Task directions
Each line below needs to be returned exactly. Skip any picture.

** Records supplied follows **

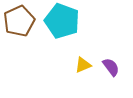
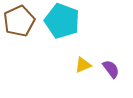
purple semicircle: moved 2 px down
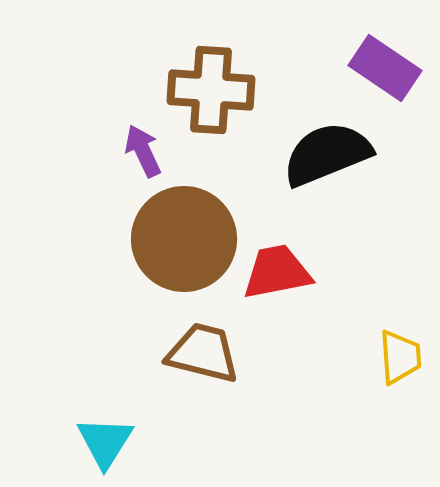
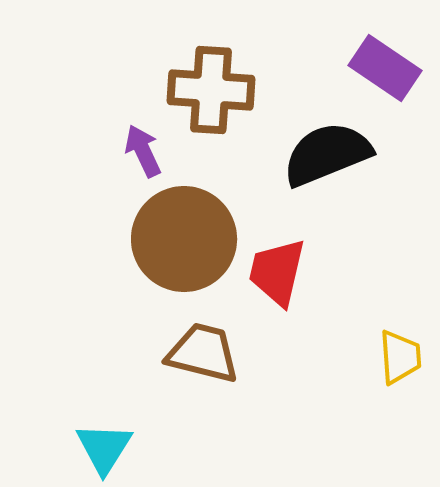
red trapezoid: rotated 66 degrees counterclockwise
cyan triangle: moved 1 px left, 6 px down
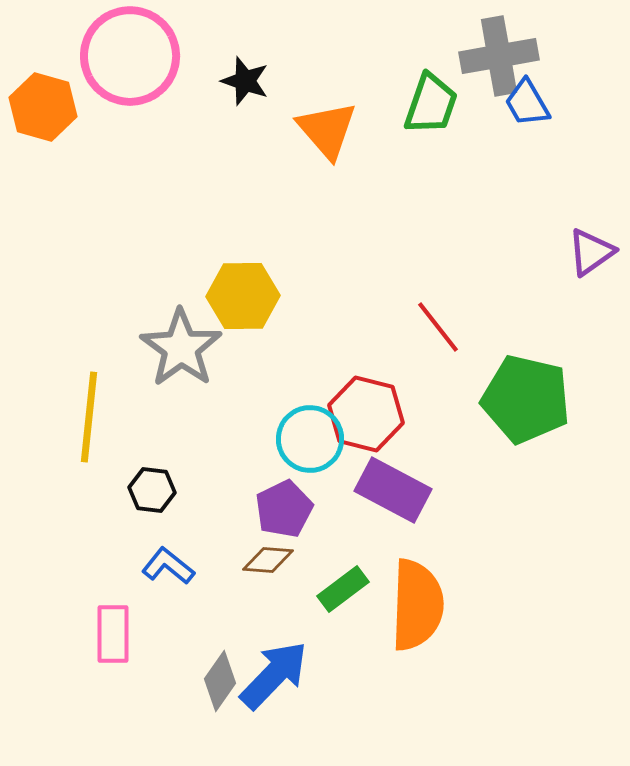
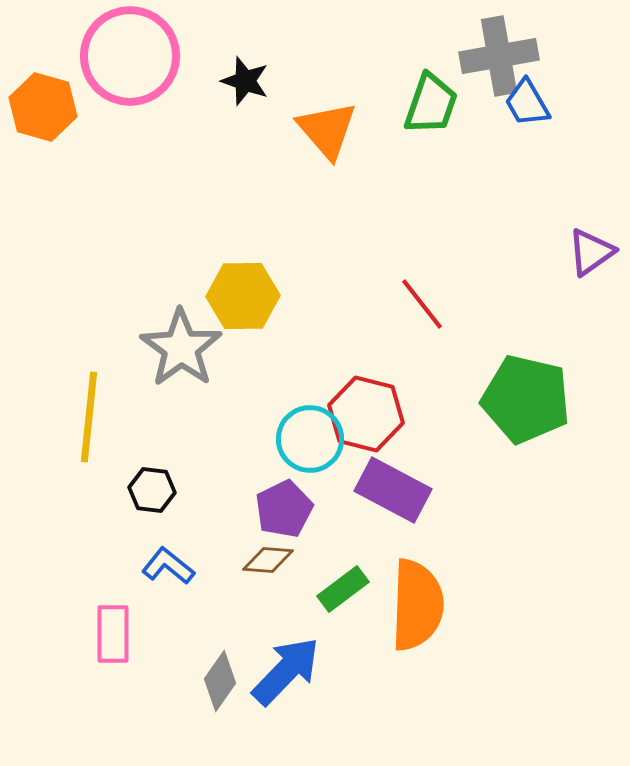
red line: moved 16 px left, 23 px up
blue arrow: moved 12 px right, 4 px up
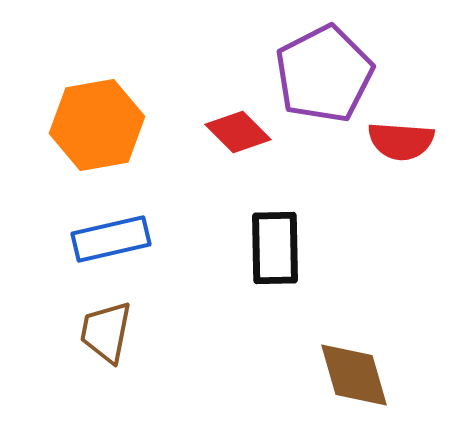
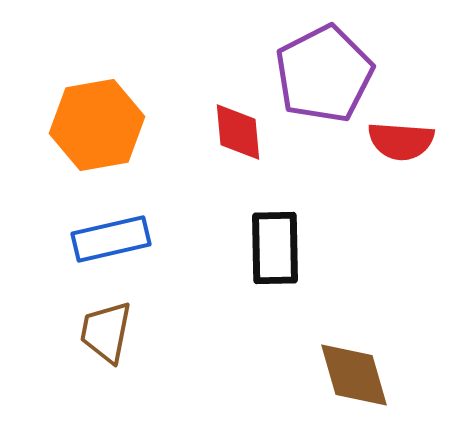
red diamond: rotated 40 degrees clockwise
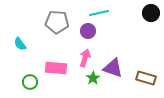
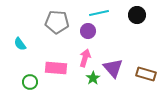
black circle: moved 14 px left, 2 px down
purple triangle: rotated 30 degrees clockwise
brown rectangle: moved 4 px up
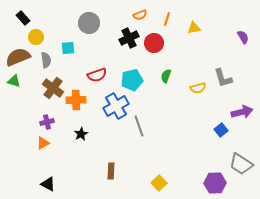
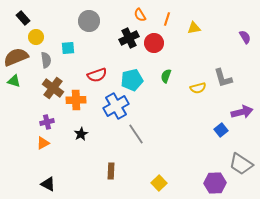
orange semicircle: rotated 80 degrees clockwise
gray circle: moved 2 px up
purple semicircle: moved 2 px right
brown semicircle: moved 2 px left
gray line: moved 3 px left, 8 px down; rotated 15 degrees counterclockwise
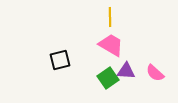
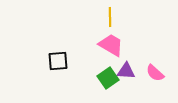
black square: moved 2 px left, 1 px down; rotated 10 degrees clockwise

** End of Records supplied **

Task solution
purple semicircle: moved 2 px down
red trapezoid: rotated 66 degrees counterclockwise
cyan triangle: moved 1 px left, 6 px down
red line: moved 16 px left, 23 px up
blue arrow: moved 12 px right, 4 px up
red diamond: rotated 40 degrees clockwise
black circle: moved 14 px left, 2 px down
purple triangle: rotated 30 degrees clockwise
brown rectangle: moved 4 px up
orange semicircle: rotated 80 degrees clockwise
gray circle: moved 2 px up
purple semicircle: moved 2 px right
brown semicircle: moved 2 px left
gray line: moved 3 px left, 8 px down; rotated 15 degrees counterclockwise
black square: moved 2 px left, 1 px down; rotated 10 degrees clockwise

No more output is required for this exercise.